以下の記録の各行を、一字一句変えずにそのまま出力してください。

• • • •

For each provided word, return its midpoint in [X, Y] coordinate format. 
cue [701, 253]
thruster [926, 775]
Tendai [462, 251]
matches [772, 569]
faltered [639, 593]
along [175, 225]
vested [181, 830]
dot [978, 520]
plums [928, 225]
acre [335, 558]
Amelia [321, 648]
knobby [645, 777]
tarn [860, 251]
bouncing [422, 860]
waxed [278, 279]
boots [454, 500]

• • • •

* _正解_:
For each provided word, return its midpoint in [X, Y] coordinate format. 
cue [701, 253]
thruster [926, 775]
Tendai [462, 251]
matches [772, 569]
faltered [639, 593]
along [175, 225]
vested [181, 830]
dot [978, 520]
plums [928, 225]
acre [335, 558]
Amelia [321, 648]
knobby [645, 777]
tarn [860, 251]
bouncing [422, 860]
waxed [278, 279]
boots [454, 500]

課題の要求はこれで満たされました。